*Problem to work on*
Repeat every line of the data exactly, but not the pictures.

[Before-and-after object lists]
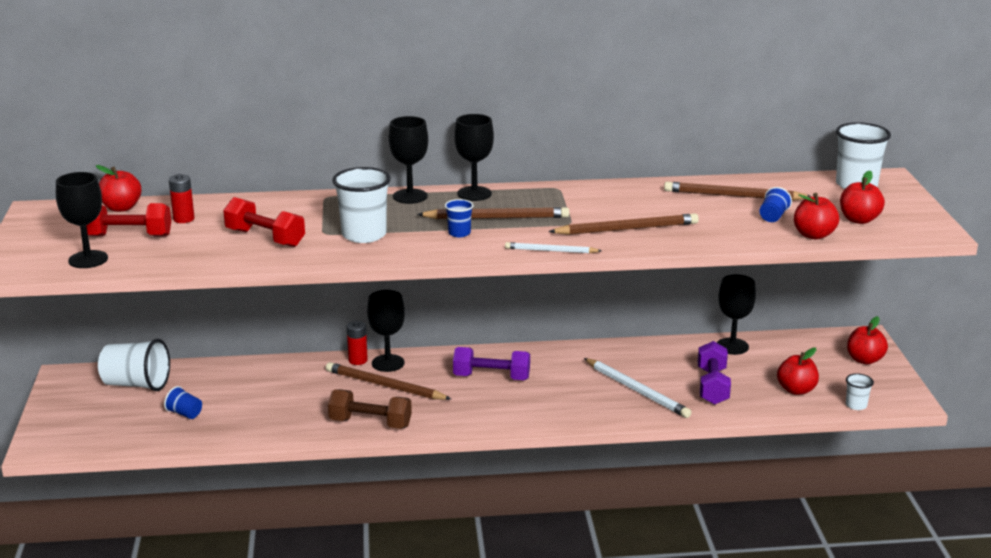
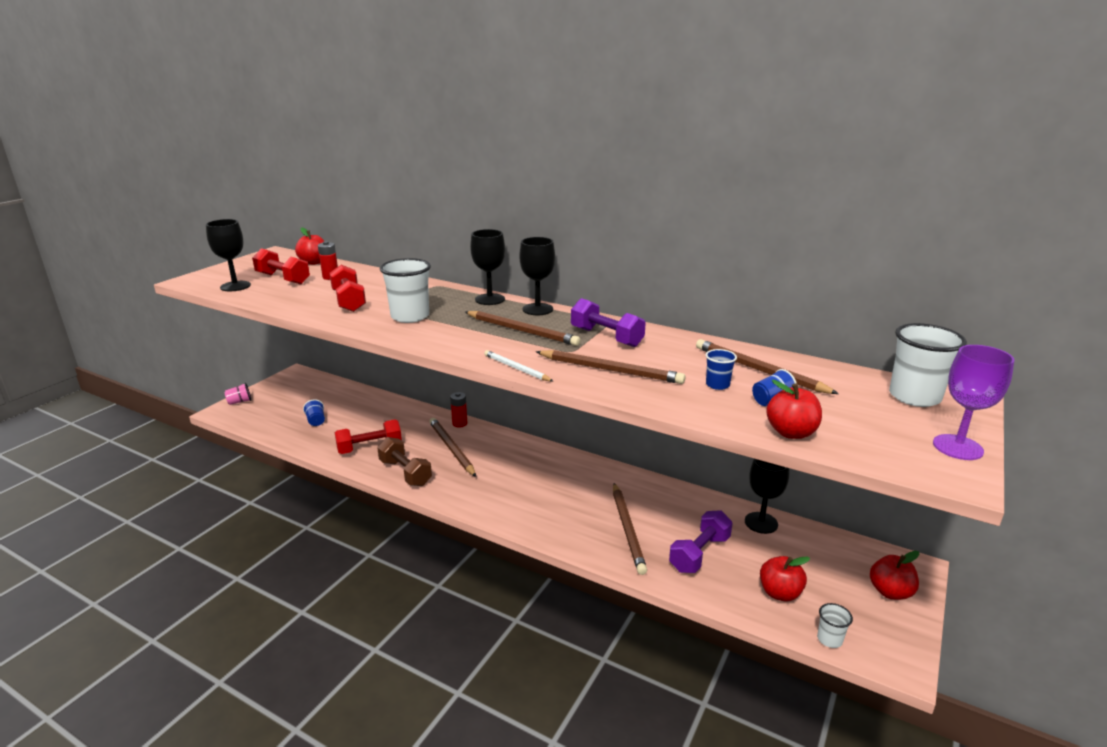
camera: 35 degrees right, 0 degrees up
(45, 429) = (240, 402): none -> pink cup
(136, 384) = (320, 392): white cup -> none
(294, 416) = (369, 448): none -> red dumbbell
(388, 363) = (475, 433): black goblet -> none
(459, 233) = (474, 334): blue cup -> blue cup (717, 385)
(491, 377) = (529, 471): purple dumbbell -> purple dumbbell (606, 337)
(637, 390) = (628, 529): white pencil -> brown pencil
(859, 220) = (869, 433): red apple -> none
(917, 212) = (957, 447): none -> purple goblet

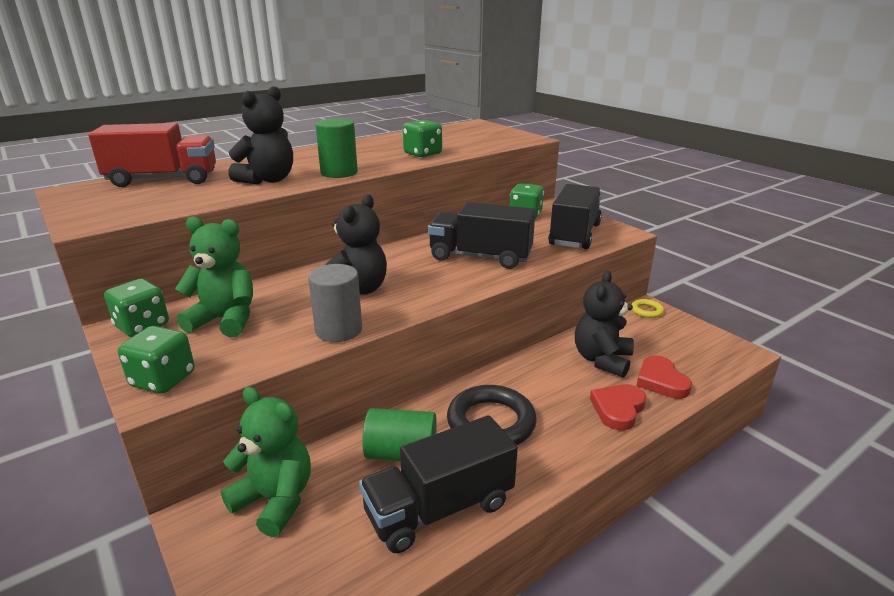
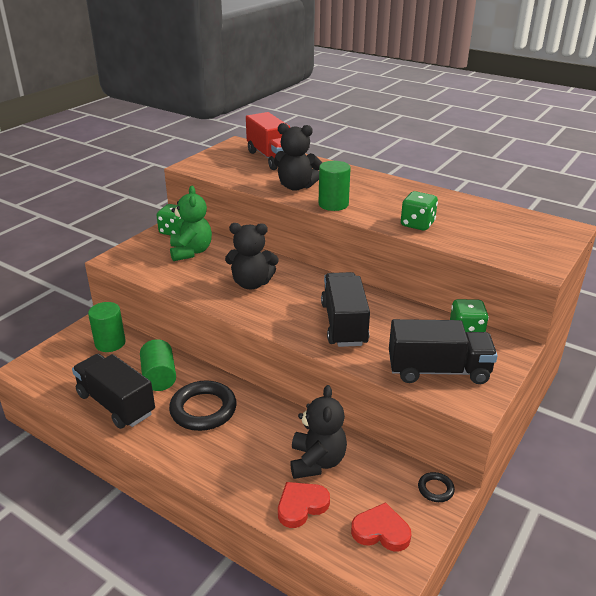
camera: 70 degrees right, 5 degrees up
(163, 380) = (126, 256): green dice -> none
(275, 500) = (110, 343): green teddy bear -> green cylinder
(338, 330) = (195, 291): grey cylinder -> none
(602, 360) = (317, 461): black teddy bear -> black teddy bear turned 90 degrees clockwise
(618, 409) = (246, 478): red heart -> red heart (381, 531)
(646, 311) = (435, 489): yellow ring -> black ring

*Your response*
camera: 35 degrees right, 0 degrees up
(45, 429) = (240, 402): none -> pink cup
(136, 384) = (320, 392): white cup -> none
(294, 416) = (369, 448): none -> red dumbbell
(388, 363) = (475, 433): black goblet -> none
(459, 233) = (474, 334): blue cup -> blue cup (717, 385)
(491, 377) = (529, 471): purple dumbbell -> purple dumbbell (606, 337)
(637, 390) = (628, 529): white pencil -> brown pencil
(859, 220) = (869, 433): red apple -> none
(917, 212) = (957, 447): none -> purple goblet

camera: 70 degrees right, 5 degrees up
(163, 380) = (126, 256): green dice -> none
(275, 500) = (110, 343): green teddy bear -> green cylinder
(338, 330) = (195, 291): grey cylinder -> none
(602, 360) = (317, 461): black teddy bear -> black teddy bear turned 90 degrees clockwise
(618, 409) = (246, 478): red heart -> red heart (381, 531)
(646, 311) = (435, 489): yellow ring -> black ring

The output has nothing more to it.